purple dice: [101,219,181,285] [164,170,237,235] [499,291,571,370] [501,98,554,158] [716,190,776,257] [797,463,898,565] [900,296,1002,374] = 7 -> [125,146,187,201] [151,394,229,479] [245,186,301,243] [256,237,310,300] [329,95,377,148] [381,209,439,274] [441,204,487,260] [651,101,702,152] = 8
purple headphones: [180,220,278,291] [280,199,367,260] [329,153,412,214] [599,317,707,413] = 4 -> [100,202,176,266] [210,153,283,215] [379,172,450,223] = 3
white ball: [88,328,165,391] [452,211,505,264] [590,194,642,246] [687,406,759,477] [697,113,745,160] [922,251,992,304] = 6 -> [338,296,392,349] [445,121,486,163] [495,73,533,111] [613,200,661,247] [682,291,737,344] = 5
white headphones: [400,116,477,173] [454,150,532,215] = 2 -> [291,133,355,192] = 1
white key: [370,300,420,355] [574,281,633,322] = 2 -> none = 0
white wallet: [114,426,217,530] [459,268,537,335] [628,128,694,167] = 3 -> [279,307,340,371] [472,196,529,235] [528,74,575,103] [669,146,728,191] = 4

····················

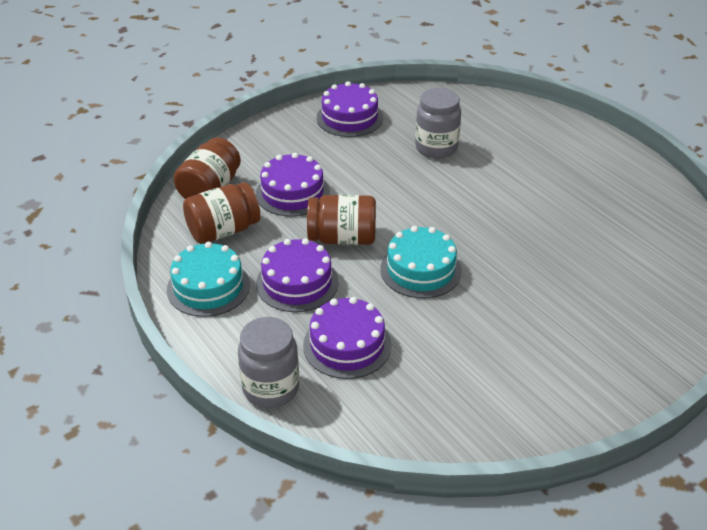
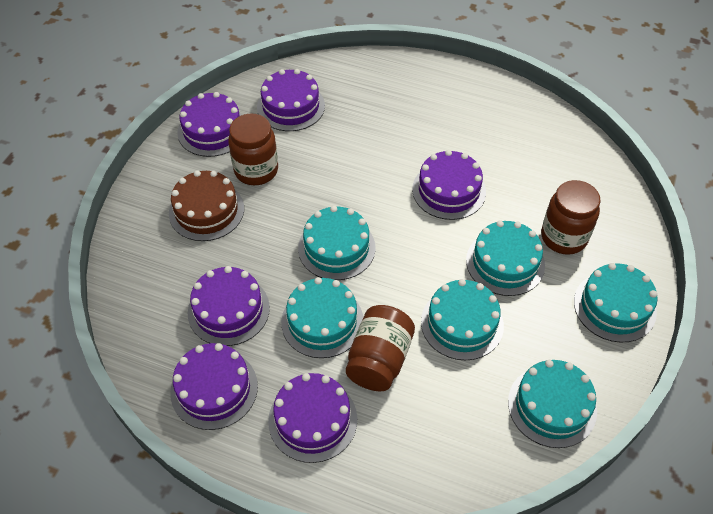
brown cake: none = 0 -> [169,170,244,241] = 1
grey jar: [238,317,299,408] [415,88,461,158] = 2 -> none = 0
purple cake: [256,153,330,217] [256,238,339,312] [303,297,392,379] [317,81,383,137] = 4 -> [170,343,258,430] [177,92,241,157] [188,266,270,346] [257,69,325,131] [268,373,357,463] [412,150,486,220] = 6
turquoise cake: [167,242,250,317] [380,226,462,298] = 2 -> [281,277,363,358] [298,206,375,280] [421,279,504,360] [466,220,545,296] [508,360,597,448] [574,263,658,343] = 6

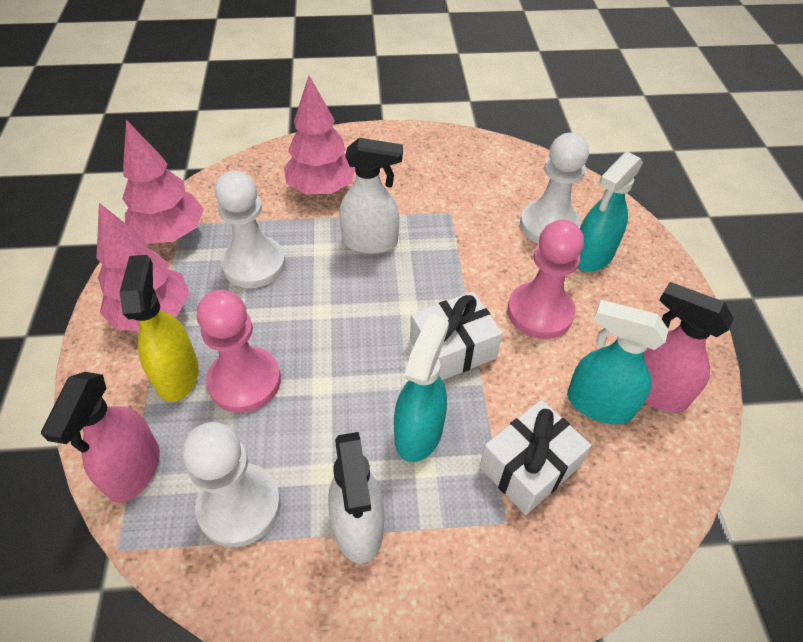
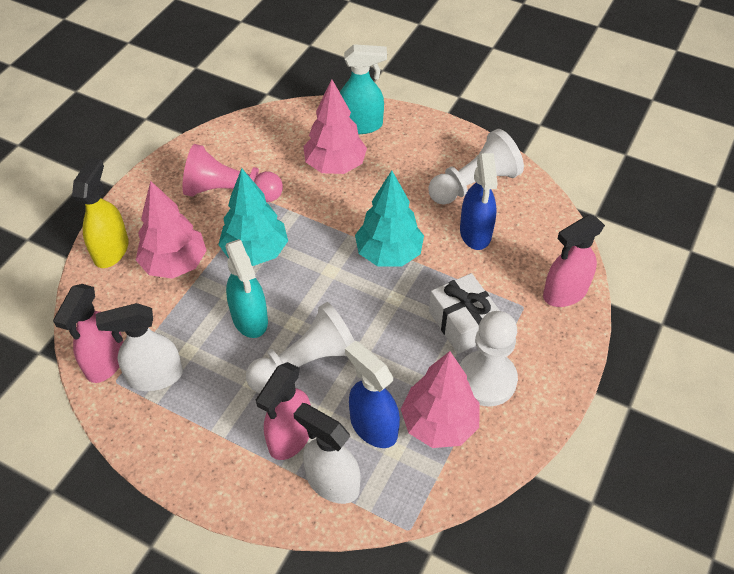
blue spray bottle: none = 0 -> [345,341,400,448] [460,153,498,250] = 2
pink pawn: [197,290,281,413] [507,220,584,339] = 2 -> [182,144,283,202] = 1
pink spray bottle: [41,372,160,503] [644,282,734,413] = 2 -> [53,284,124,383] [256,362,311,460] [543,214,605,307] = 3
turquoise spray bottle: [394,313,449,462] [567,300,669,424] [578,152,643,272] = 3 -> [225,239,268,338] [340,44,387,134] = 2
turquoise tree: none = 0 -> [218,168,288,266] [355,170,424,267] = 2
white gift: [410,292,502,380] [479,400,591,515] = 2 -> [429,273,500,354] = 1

····················

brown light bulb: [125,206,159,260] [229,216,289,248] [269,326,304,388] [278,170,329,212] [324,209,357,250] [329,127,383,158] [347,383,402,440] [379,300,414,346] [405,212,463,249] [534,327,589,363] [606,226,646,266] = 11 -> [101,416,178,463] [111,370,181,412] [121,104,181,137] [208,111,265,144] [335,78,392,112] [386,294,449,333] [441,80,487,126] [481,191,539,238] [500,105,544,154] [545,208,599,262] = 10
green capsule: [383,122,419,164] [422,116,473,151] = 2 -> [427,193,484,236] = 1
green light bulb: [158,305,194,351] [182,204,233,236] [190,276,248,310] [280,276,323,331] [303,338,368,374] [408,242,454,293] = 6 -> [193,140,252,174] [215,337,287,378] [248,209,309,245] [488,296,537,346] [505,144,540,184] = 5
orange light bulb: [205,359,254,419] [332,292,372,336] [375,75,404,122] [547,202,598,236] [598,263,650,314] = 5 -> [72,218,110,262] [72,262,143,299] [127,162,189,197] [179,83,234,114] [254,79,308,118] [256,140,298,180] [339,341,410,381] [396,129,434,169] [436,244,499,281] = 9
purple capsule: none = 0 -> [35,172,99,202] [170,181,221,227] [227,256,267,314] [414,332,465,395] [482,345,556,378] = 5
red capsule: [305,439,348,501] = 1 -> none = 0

····················

### [WHAT THIS TASK INVOLVES]
Every line of the data that includes the word "bottle" should be copied.

### [FINAL ANSWER]
blue spray bottle: none = 0 -> [345,341,400,448] [460,153,498,250] = 2
pink spray bottle: [41,372,160,503] [644,282,734,413] = 2 -> [53,284,124,383] [256,362,311,460] [543,214,605,307] = 3
turquoise spray bottle: [394,313,449,462] [567,300,669,424] [578,152,643,272] = 3 -> [225,239,268,338] [340,44,387,134] = 2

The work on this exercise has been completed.